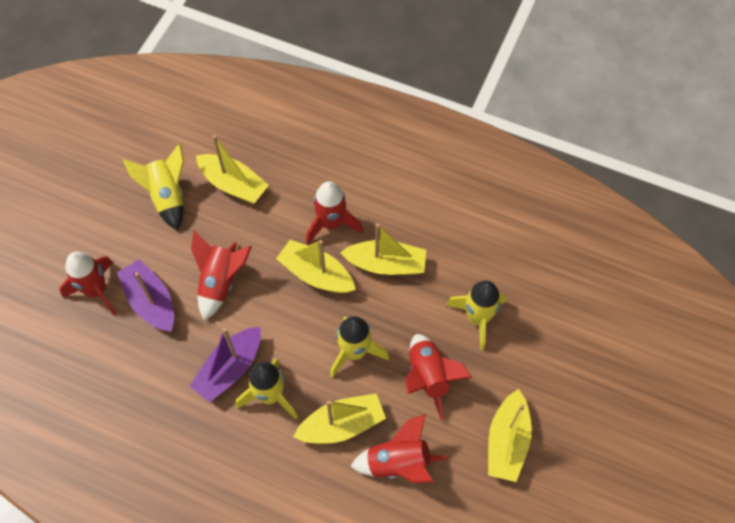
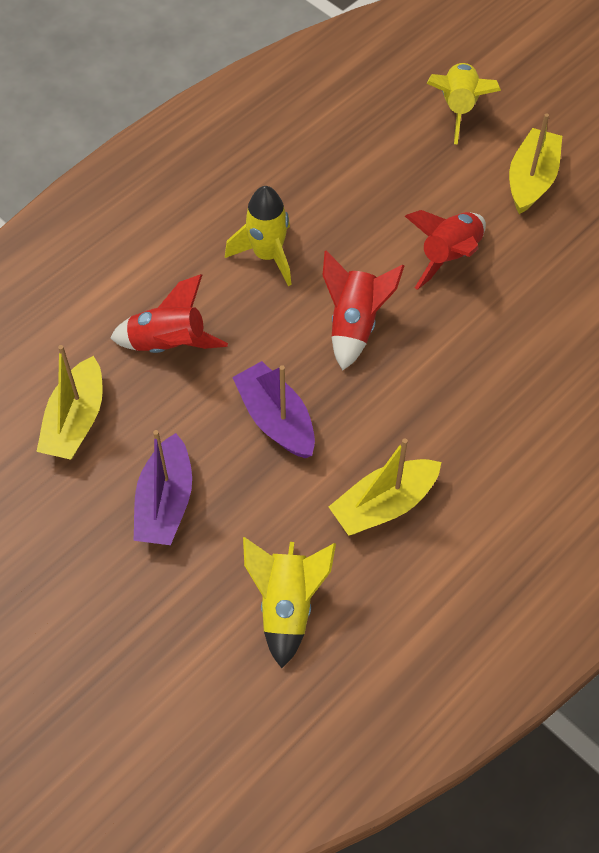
red rocket: 5 -> 3
yellow boat: 5 -> 3
yellow rocket: 4 -> 3

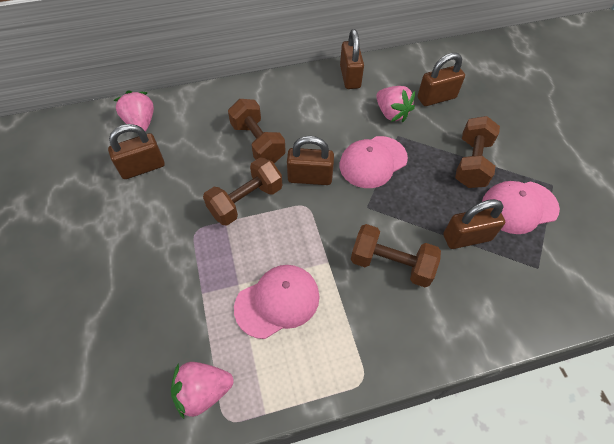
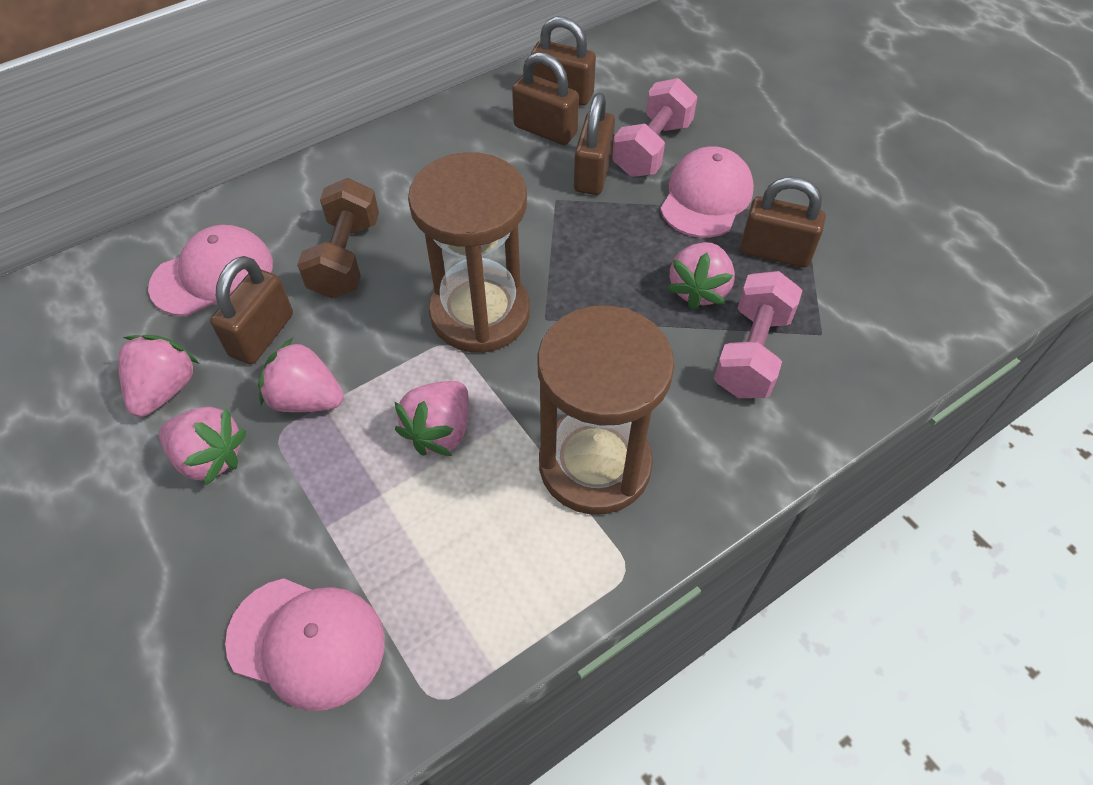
brown dumbbell: 4 -> 1
brown hourglass: 0 -> 2
pink dumbbell: 0 -> 2
pink strawberry: 3 -> 5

---------------

WHAT IS BEING ASKED: Write the records above out again exactly, with no pictures in your copy.

RESULT:
red rocket: 5 -> 3
yellow boat: 5 -> 3
yellow rocket: 4 -> 3

brown dumbbell: 4 -> 1
brown hourglass: 0 -> 2
pink dumbbell: 0 -> 2
pink strawberry: 3 -> 5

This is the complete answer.